**Exercise goal**
Copy out exactly the line that contains "blue star: (158, 205) -> (69, 140), moved" and all lines following it to the end of the data.
--- Data to examine ---
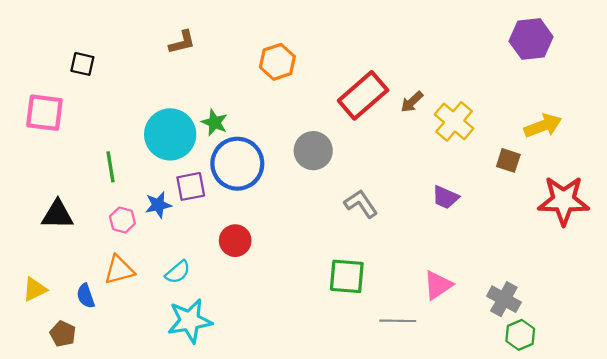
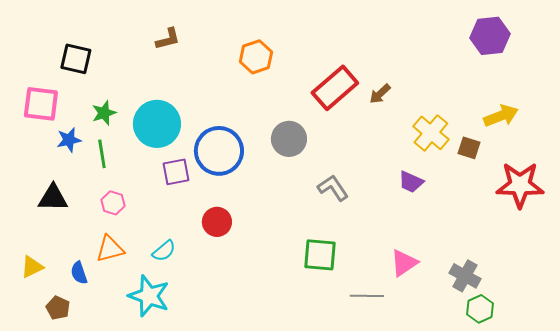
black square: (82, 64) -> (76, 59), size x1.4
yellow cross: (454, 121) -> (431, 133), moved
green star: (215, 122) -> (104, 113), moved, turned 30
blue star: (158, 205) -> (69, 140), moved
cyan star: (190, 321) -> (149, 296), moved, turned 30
---
**Result of this exercise**
blue star: (158, 205) -> (69, 140), moved
cyan star: (190, 321) -> (149, 296), moved, turned 30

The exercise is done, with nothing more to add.